- Work order
The listing below should be written out again word for word, please.

- Data for this exercise
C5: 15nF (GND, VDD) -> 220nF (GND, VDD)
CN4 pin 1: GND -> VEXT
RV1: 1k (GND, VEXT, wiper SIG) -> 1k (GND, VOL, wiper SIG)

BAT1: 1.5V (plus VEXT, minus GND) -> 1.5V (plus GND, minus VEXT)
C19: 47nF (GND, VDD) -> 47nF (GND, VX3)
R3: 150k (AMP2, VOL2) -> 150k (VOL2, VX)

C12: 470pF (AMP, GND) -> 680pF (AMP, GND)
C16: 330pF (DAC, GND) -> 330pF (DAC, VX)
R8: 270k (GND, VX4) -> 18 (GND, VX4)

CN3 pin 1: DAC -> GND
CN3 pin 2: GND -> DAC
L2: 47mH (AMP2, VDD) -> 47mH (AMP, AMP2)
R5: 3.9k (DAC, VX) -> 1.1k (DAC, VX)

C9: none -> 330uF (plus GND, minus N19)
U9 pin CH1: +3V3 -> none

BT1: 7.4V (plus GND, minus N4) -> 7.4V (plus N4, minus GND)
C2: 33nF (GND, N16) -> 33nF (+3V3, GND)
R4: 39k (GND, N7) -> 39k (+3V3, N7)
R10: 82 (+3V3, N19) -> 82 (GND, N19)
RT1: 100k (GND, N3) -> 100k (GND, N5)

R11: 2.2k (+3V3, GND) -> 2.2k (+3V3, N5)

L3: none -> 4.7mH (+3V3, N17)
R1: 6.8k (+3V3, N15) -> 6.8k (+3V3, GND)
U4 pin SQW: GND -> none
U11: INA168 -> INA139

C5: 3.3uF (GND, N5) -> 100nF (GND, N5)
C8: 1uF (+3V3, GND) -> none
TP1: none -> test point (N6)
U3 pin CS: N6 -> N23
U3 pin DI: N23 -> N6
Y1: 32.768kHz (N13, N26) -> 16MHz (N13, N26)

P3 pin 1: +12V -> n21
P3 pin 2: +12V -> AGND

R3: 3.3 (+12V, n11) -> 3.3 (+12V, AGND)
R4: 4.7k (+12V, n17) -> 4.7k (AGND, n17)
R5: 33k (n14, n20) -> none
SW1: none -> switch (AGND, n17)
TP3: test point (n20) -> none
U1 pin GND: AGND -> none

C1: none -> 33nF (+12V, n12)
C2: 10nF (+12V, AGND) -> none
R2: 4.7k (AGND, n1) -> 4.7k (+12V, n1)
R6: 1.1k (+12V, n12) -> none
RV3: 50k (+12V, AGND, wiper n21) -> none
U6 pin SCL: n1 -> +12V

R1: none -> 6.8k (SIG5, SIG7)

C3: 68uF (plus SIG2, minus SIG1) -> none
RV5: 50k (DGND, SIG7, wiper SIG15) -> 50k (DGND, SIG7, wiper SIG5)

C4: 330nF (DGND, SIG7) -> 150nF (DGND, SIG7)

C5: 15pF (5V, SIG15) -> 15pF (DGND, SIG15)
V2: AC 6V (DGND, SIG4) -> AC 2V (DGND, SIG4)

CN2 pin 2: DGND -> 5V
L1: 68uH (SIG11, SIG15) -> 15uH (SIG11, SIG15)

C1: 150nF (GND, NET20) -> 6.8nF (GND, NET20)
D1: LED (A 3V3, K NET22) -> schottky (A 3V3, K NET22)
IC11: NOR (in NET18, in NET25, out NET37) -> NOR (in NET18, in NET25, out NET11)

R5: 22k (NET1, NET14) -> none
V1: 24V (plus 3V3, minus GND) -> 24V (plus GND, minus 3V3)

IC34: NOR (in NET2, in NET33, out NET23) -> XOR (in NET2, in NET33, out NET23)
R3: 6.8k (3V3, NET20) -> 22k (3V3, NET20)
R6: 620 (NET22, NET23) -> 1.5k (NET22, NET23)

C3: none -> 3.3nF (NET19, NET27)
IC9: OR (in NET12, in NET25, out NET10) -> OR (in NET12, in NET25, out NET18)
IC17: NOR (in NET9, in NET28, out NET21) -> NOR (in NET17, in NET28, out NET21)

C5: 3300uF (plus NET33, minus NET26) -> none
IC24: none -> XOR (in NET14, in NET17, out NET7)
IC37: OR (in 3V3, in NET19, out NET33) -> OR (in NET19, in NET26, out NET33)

- Task solution
C5: 15nF (GND, VDD) -> 220nF (GND, VDD)
CN4 pin 1: GND -> VEXT
RV1: 1k (GND, VEXT, wiper SIG) -> 1k (GND, VOL, wiper SIG)

BAT1: 1.5V (plus VEXT, minus GND) -> 1.5V (plus GND, minus VEXT)
C19: 47nF (GND, VDD) -> 47nF (GND, VX3)
R3: 150k (AMP2, VOL2) -> 150k (VOL2, VX)

C12: 470pF (AMP, GND) -> 680pF (AMP, GND)
C16: 330pF (DAC, GND) -> 330pF (DAC, VX)
R8: 270k (GND, VX4) -> 18 (GND, VX4)

CN3 pin 1: DAC -> GND
CN3 pin 2: GND -> DAC
L2: 47mH (AMP2, VDD) -> 47mH (AMP, AMP2)
R5: 3.9k (DAC, VX) -> 1.1k (DAC, VX)

C9: none -> 330uF (plus GND, minus N19)
U9 pin CH1: +3V3 -> none

BT1: 7.4V (plus GND, minus N4) -> 7.4V (plus N4, minus GND)
C2: 33nF (GND, N16) -> 33nF (+3V3, GND)
R4: 39k (GND, N7) -> 39k (+3V3, N7)
R10: 82 (+3V3, N19) -> 82 (GND, N19)
RT1: 100k (GND, N3) -> 100k (GND, N5)

R11: 2.2k (+3V3, GND) -> 2.2k (+3V3, N5)

L3: none -> 4.7mH (+3V3, N17)
R1: 6.8k (+3V3, N15) -> 6.8k (+3V3, GND)
U4 pin SQW: GND -> none
U11: INA168 -> INA139

C5: 3.3uF (GND, N5) -> 100nF (GND, N5)
C8: 1uF (+3V3, GND) -> none
TP1: none -> test point (N6)
U3 pin CS: N6 -> N23
U3 pin DI: N23 -> N6
Y1: 32.768kHz (N13, N26) -> 16MHz (N13, N26)

P3 pin 1: +12V -> n21
P3 pin 2: +12V -> AGND

R3: 3.3 (+12V, n11) -> 3.3 (+12V, AGND)
R4: 4.7k (+12V, n17) -> 4.7k (AGND, n17)
R5: 33k (n14, n20) -> none
SW1: none -> switch (AGND, n17)
TP3: test point (n20) -> none
U1 pin GND: AGND -> none

C1: none -> 33nF (+12V, n12)
C2: 10nF (+12V, AGND) -> none
R2: 4.7k (AGND, n1) -> 4.7k (+12V, n1)
R6: 1.1k (+12V, n12) -> none
RV3: 50k (+12V, AGND, wiper n21) -> none
U6 pin SCL: n1 -> +12V

R1: none -> 6.8k (SIG5, SIG7)

C3: 68uF (plus SIG2, minus SIG1) -> none
RV5: 50k (DGND, SIG7, wiper SIG15) -> 50k (DGND, SIG7, wiper SIG5)

C4: 330nF (DGND, SIG7) -> 150nF (DGND, SIG7)

C5: 15pF (5V, SIG15) -> 15pF (DGND, SIG15)
V2: AC 6V (DGND, SIG4) -> AC 2V (DGND, SIG4)

CN2 pin 2: DGND -> 5V
L1: 68uH (SIG11, SIG15) -> 15uH (SIG11, SIG15)

C1: 150nF (GND, NET20) -> 6.8nF (GND, NET20)
D1: LED (A 3V3, K NET22) -> schottky (A 3V3, K NET22)
IC11: NOR (in NET18, in NET25, out NET37) -> NOR (in NET18, in NET25, out NET11)

R5: 22k (NET1, NET14) -> none
V1: 24V (plus 3V3, minus GND) -> 24V (plus GND, minus 3V3)

IC34: NOR (in NET2, in NET33, out NET23) -> XOR (in NET2, in NET33, out NET23)
R3: 6.8k (3V3, NET20) -> 22k (3V3, NET20)
R6: 620 (NET22, NET23) -> 1.5k (NET22, NET23)

C3: none -> 3.3nF (NET19, NET27)
IC9: OR (in NET12, in NET25, out NET10) -> OR (in NET12, in NET25, out NET18)
IC17: NOR (in NET9, in NET28, out NET21) -> NOR (in NET17, in NET28, out NET21)

C5: 3300uF (plus NET33, minus NET26) -> none
IC24: none -> XOR (in NET14, in NET17, out NET7)
IC37: OR (in 3V3, in NET19, out NET33) -> OR (in NET19, in NET26, out NET33)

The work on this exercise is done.